╭──

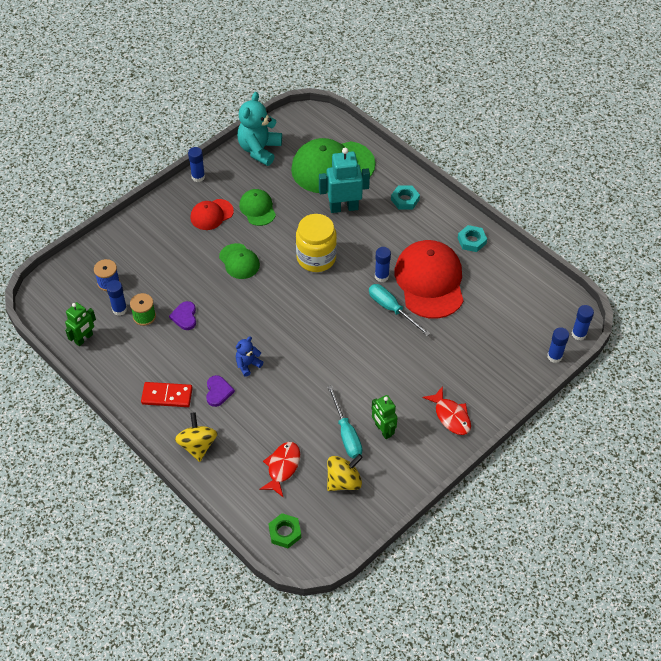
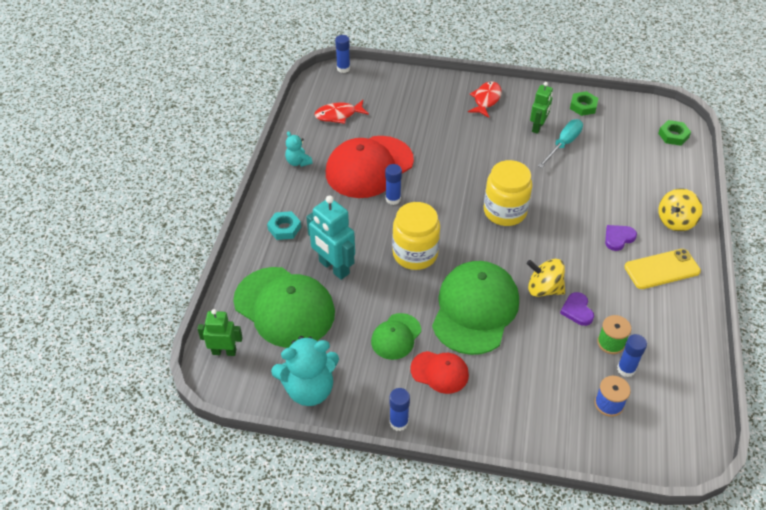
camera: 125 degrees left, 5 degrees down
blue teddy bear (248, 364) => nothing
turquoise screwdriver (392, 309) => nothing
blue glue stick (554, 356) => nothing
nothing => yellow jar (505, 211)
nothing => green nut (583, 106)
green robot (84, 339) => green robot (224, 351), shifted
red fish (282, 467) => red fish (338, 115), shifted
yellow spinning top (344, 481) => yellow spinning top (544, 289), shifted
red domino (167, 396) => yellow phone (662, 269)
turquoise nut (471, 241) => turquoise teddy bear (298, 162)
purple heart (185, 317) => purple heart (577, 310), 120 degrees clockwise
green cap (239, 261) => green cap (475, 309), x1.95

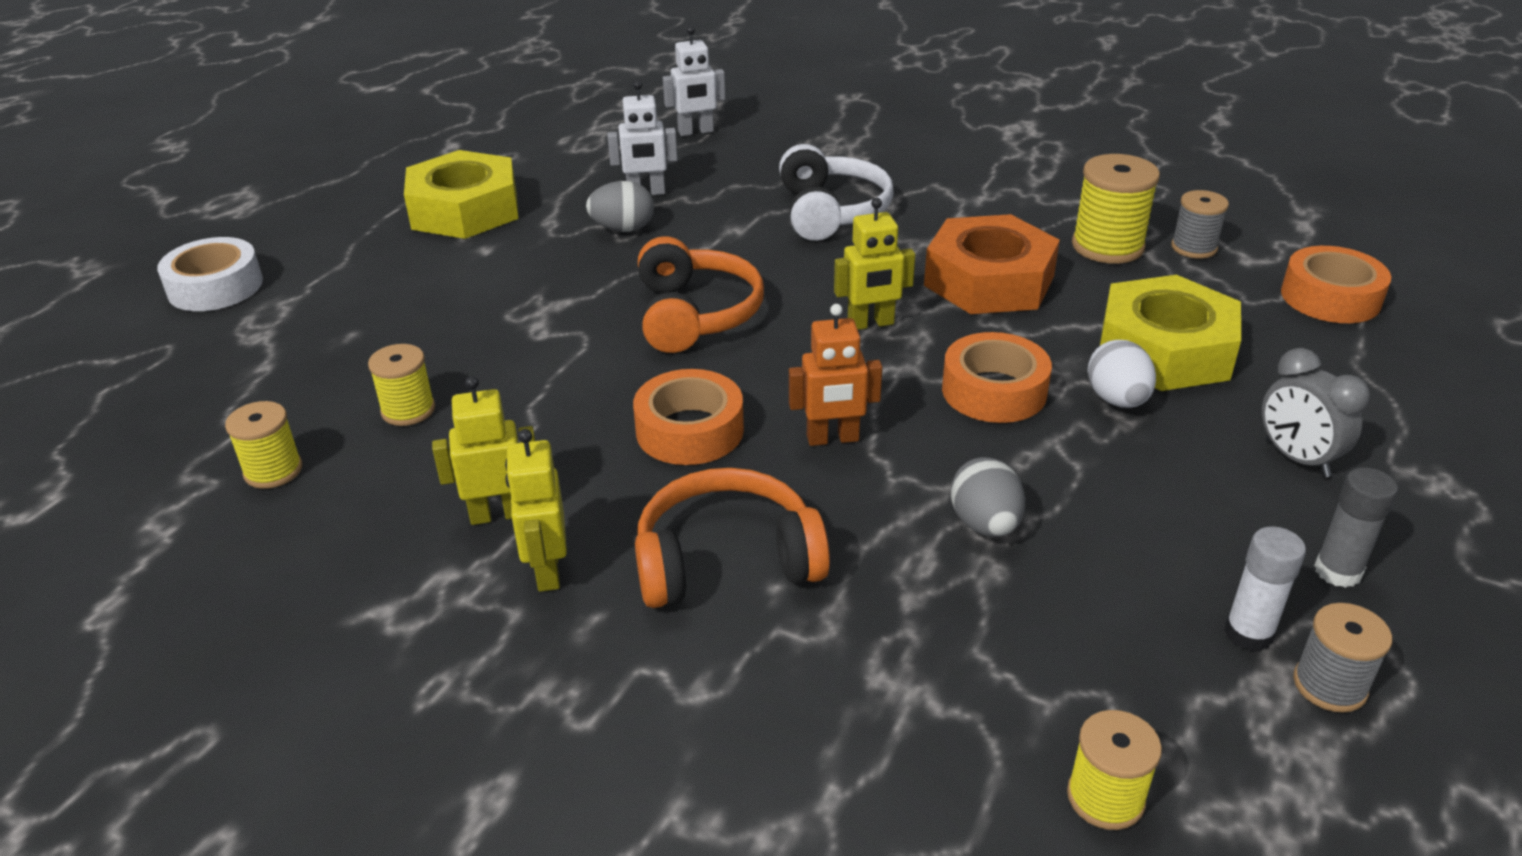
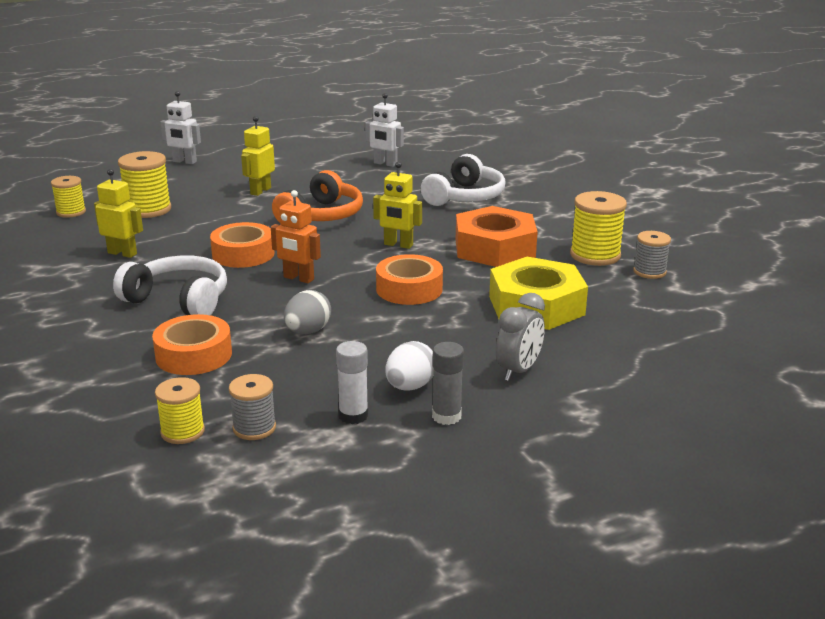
camera: 35 degrees right, 10 degrees down
white tape (215, 287) => nothing
yellow nut (465, 210) => nothing
grey egg (623, 229) => nothing
yellow robot (547, 571) => yellow robot (260, 191), shifted
white robot (696, 132) => white robot (184, 162), shifted
white egg (1117, 400) => white egg (410, 386), shifted
orange tape (1330, 297) => orange tape (194, 355), shifted
grey spool (1329, 685) => grey spool (254, 428), shifted
orange headphones (726, 560) => white headphones (179, 300)
grey clock (1296, 458) => grey clock (518, 371), 150 degrees counterclockwise
yellow spool (408, 410) => yellow spool (148, 210), x1.60

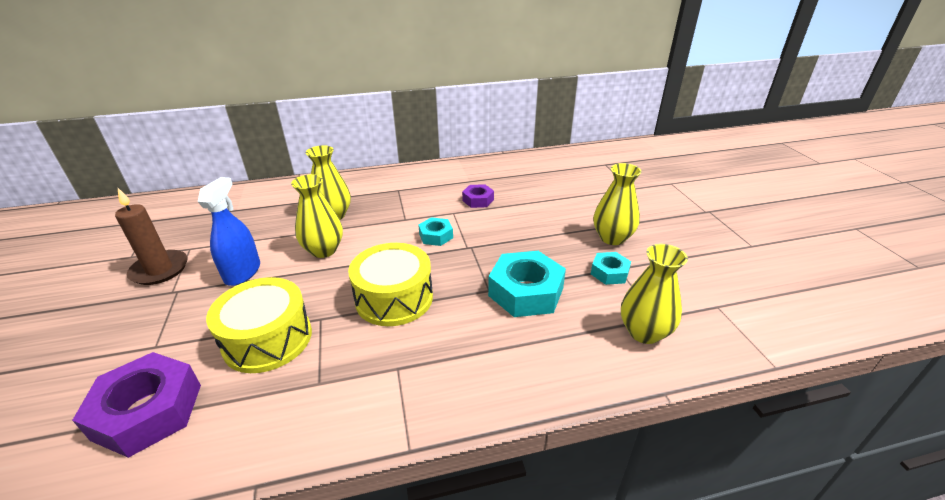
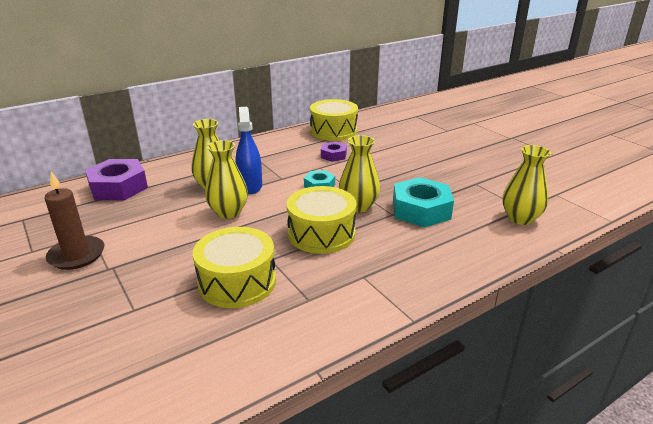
camera: 20 degrees left, 5 degrees down
turquoise nut (609, 273) => nothing
nothing => yellow drum (333, 131)
purple nut (148, 411) => purple nut (118, 187), shifted
blue spray bottle (242, 272) => blue spray bottle (250, 186), shifted
yellow vase (612, 238) => yellow vase (358, 206), shifted

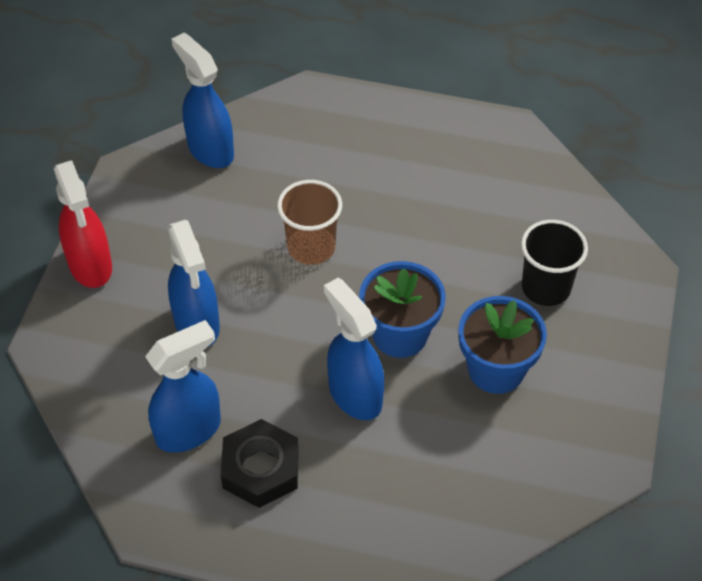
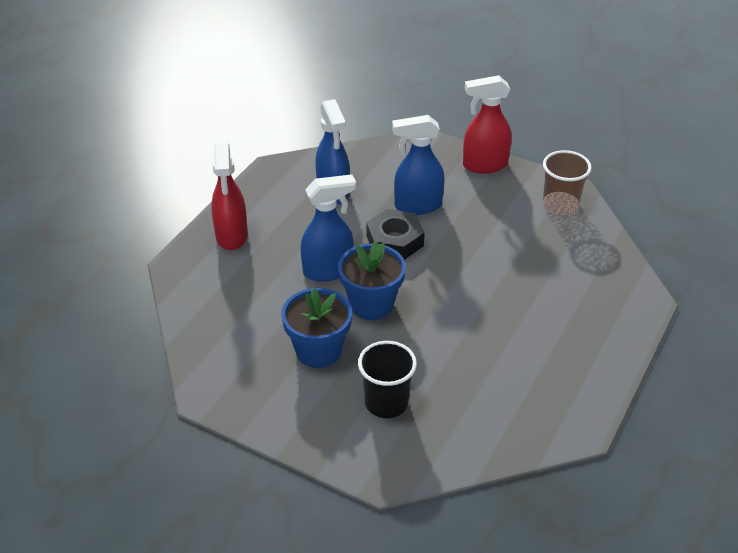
camera: 105 degrees right, 10 degrees down
blue spray bottle (210, 150) => nothing
nothing => red spray bottle (231, 236)
black nut (261, 469) => black nut (394, 241), shifted
brown cup (311, 247) => brown cup (560, 205), shifted

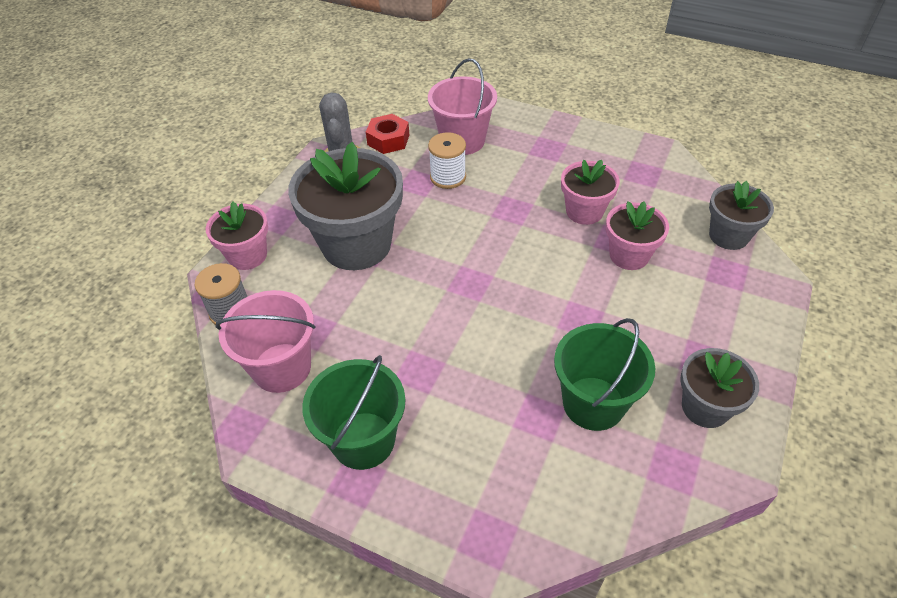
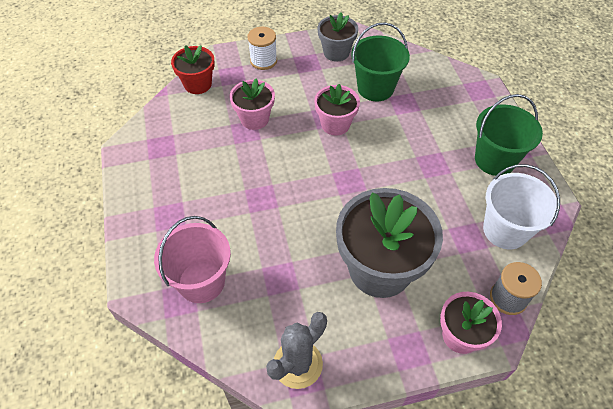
camera: 130 degrees left, 5 degrees up
red nut (388, 140) => nothing
white spool (448, 177) => white spool (263, 61), shifted
pink flower pot (584, 211) => pink flower pot (335, 124), shifted
pink bucket (282, 367) => white bucket (505, 230)
grey flower pot (728, 236) => red flower pot (198, 84)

╰──

**Task description:** The lines from the top of the data above through the one holding "nothing => green nut (583, 106)" are to be repeated exactly, and only those, with no pictures.

**Solution for this problem:**
camera: 125 degrees left, 5 degrees down
blue teddy bear (248, 364) => nothing
turquoise screwdriver (392, 309) => nothing
blue glue stick (554, 356) => nothing
nothing => yellow jar (505, 211)
nothing => green nut (583, 106)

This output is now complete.